[DATA Boundary: Start]

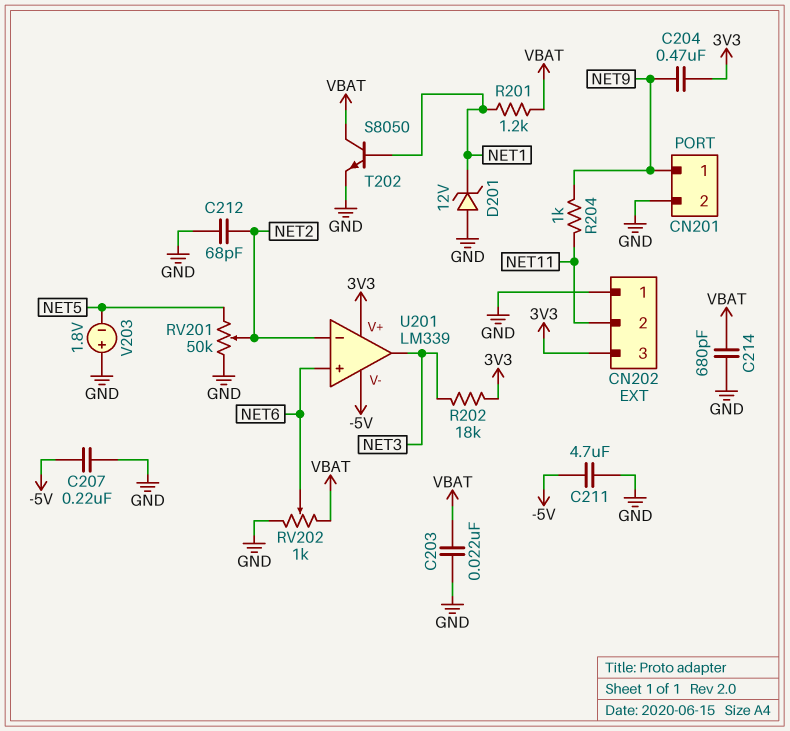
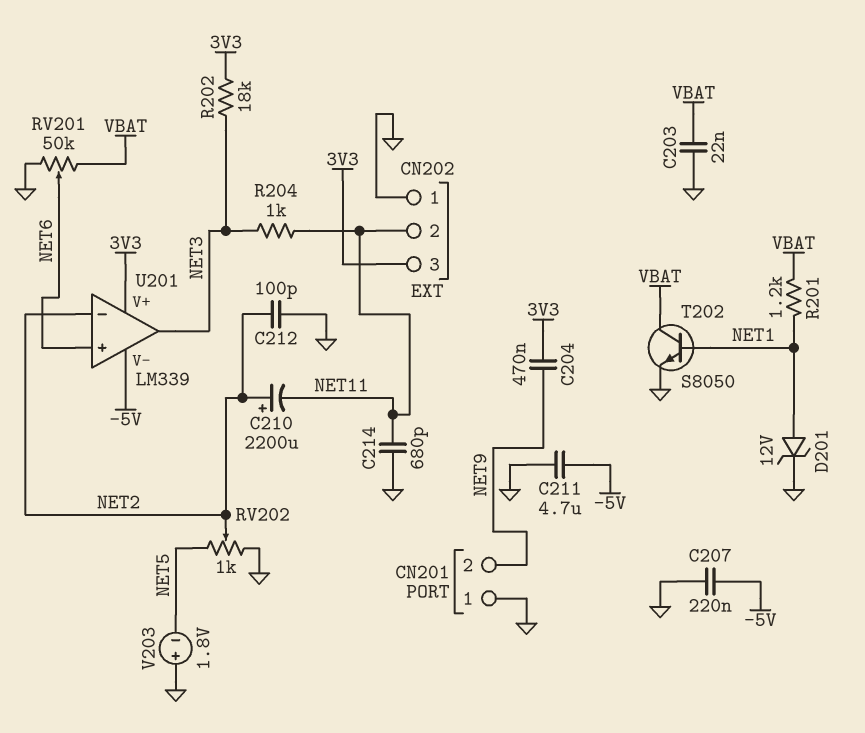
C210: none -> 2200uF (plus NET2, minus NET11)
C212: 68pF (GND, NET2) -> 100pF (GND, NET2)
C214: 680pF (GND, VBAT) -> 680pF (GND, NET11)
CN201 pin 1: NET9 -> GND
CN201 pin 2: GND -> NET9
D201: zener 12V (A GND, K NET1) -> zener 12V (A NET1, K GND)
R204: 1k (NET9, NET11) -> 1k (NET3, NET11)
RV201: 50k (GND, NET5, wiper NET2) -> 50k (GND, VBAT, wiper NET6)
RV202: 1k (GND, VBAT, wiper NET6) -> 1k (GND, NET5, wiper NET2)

[DATA Boundary: End]

Return precisely the lines of the records, starting with the line that holds "RV201: 50k (GND, NET5, wiper" and ending with the last one.

COMPLETED TASK
RV201: 50k (GND, NET5, wiper NET2) -> 50k (GND, VBAT, wiper NET6)
RV202: 1k (GND, VBAT, wiper NET6) -> 1k (GND, NET5, wiper NET2)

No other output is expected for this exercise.